Work out how many lines of the records contain "none". Answer with the number and nothing else.

%%

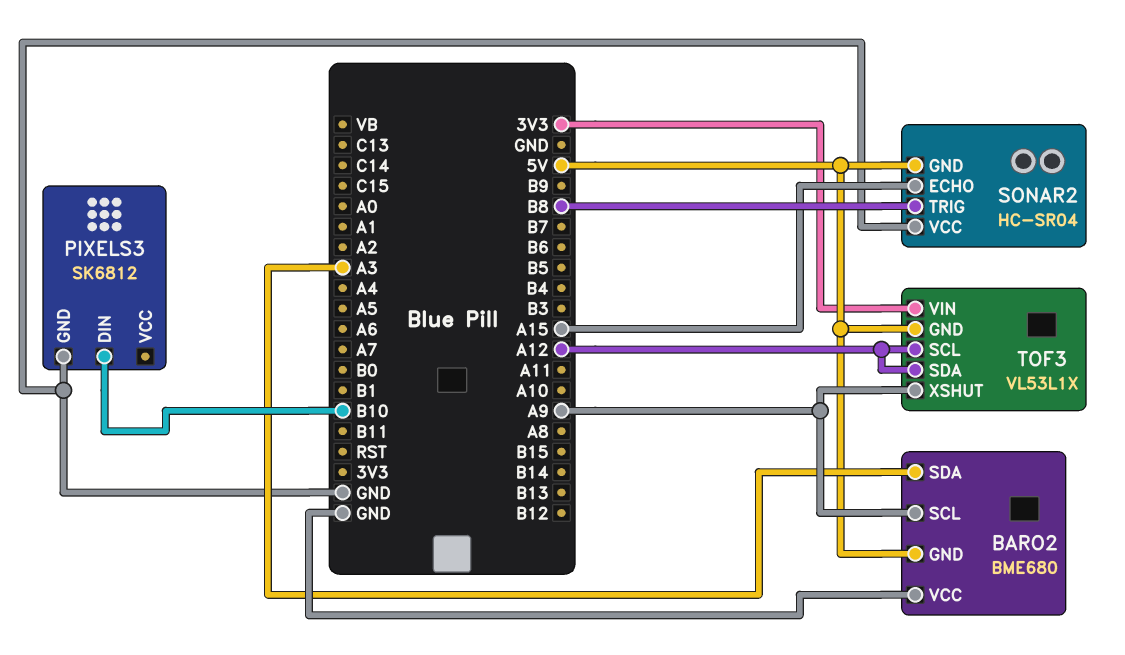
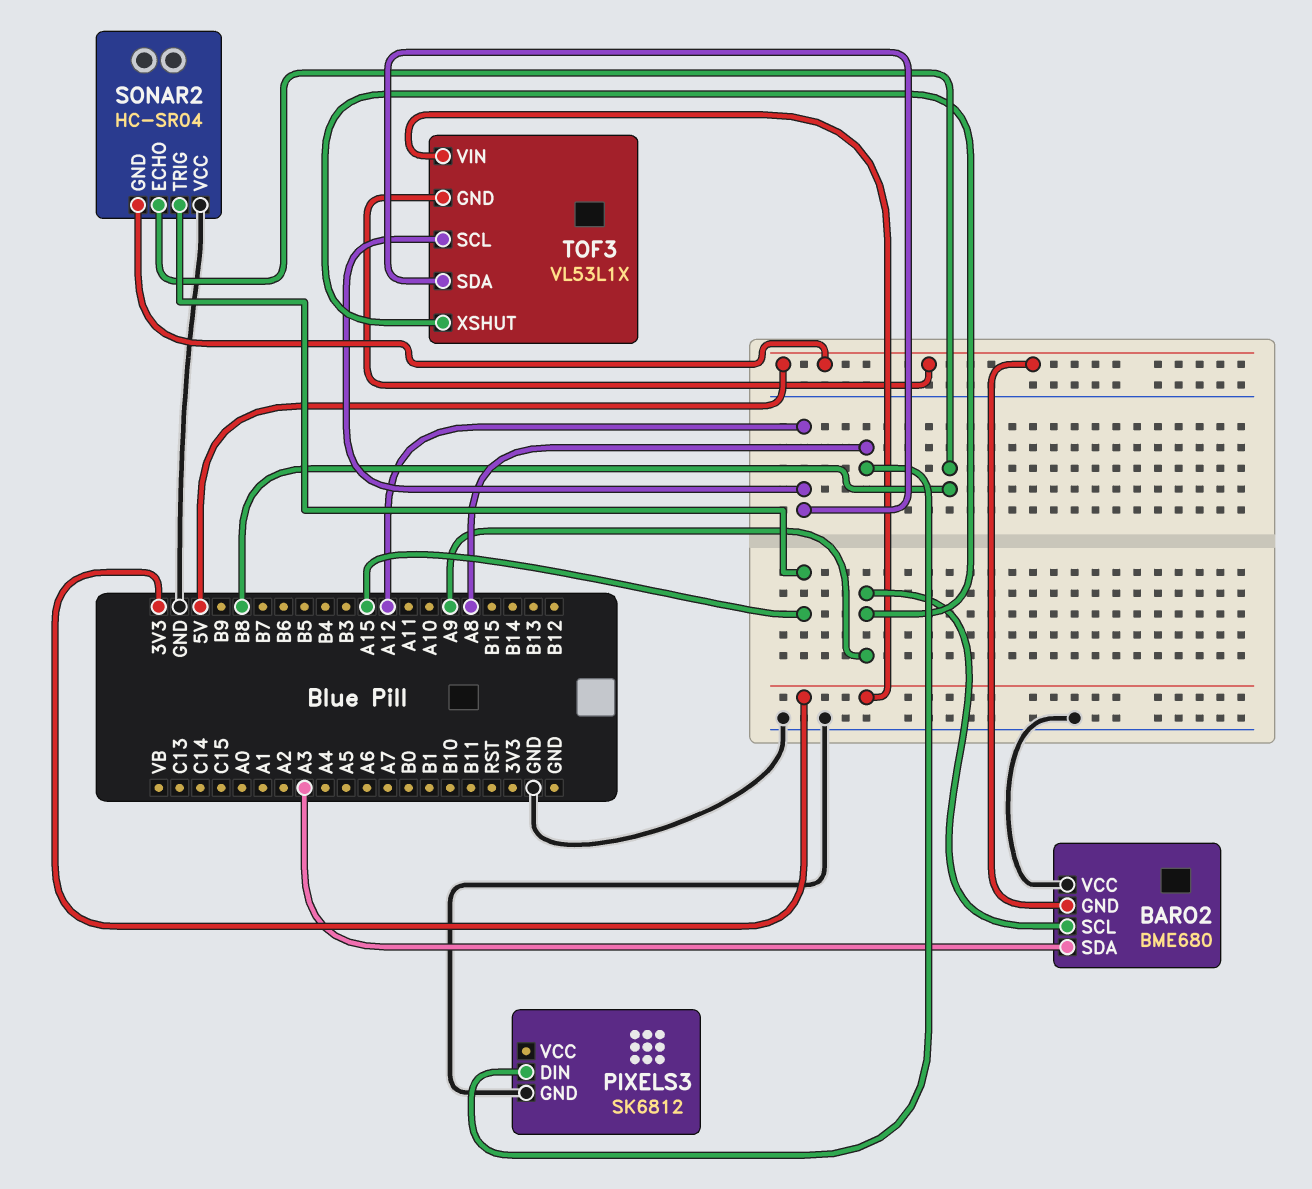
PIXELS3 pin DIN: B10 -> A8
SONAR2 pin ECHO: A15 -> B8
SONAR2 pin TRIG: B8 -> A15

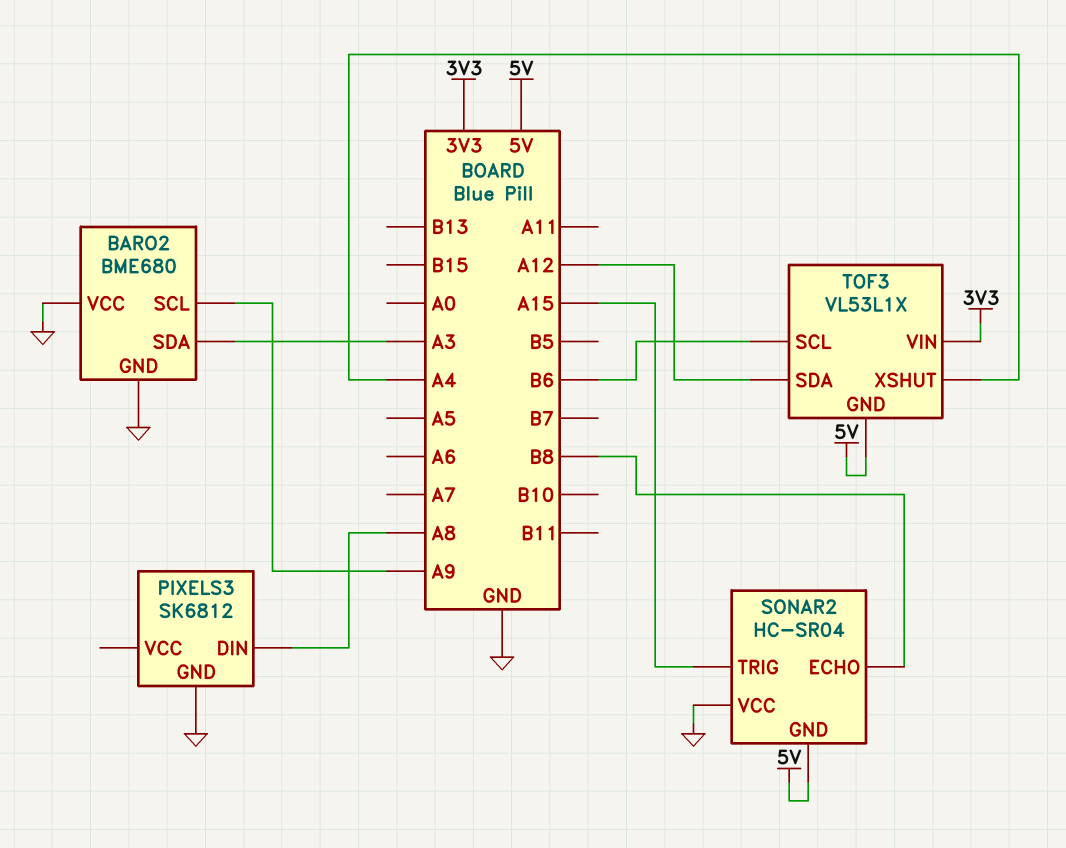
BARO2 pin GND: 5V -> GND
TOF3 pin SCL: A12 -> B6
TOF3 pin XSHUT: A9 -> A4

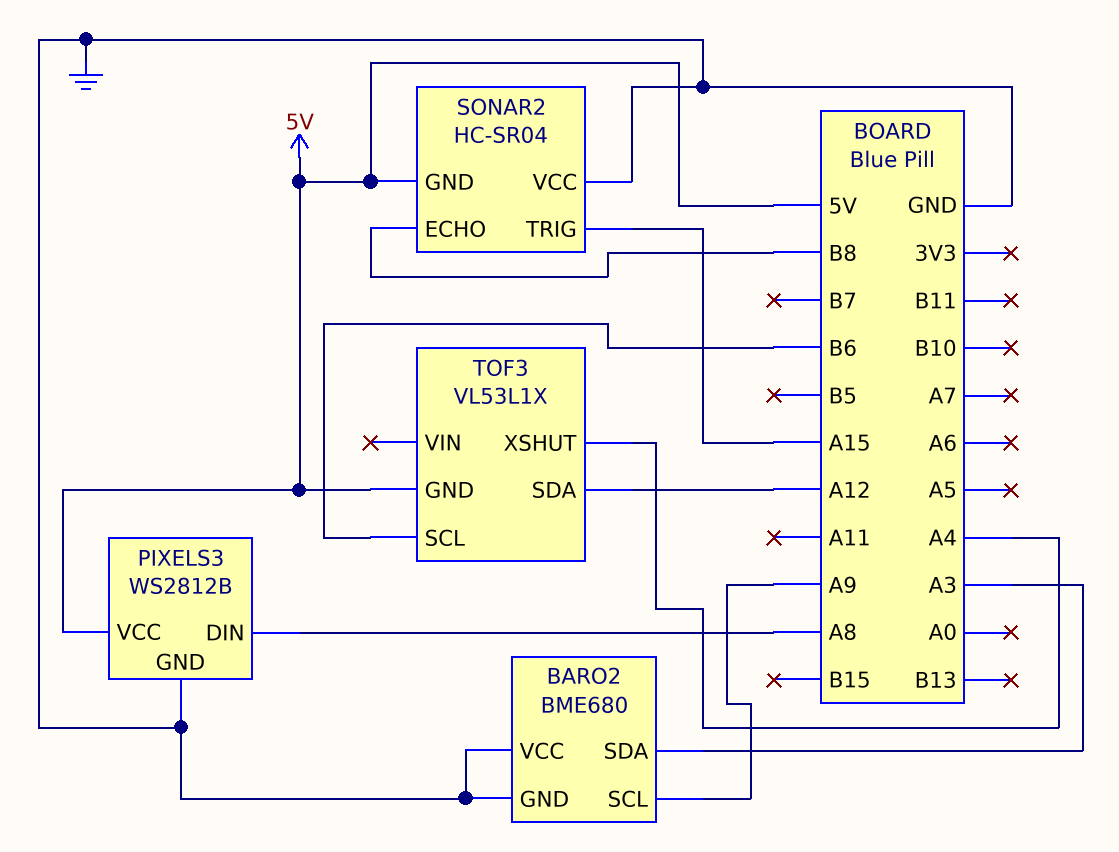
PIXELS3: SK6812 -> WS2812B
PIXELS3 pin VCC: none -> 5V
TOF3 pin VIN: 3V3 -> none

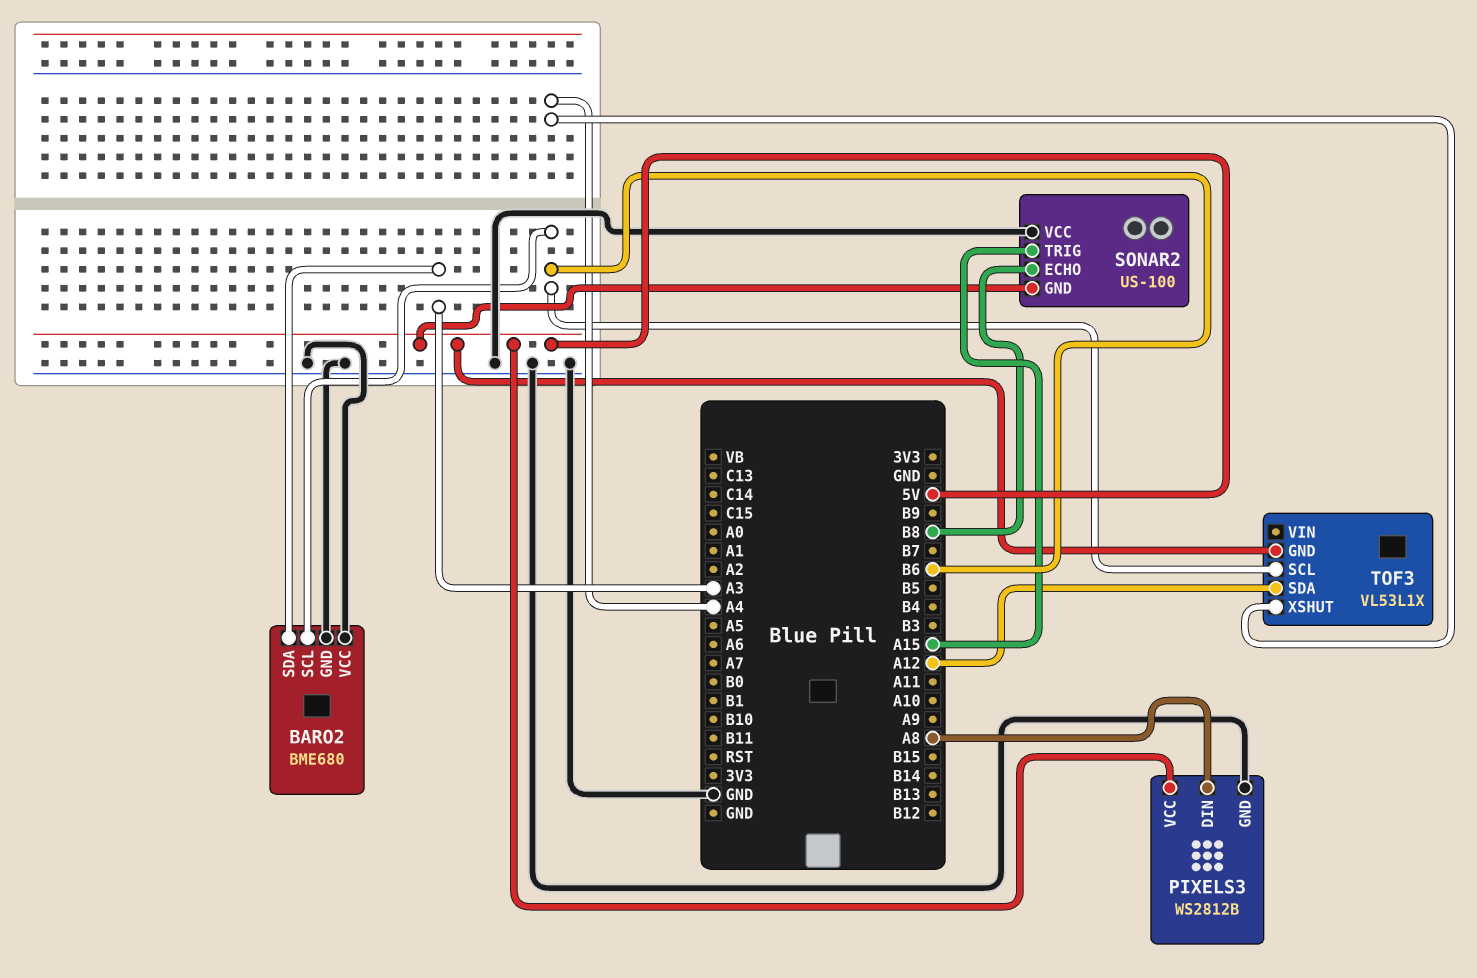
BARO2 pin SCL: A9 -> B6
SONAR2: HC-SR04 -> US-100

%%

* Answer for this exercise *
2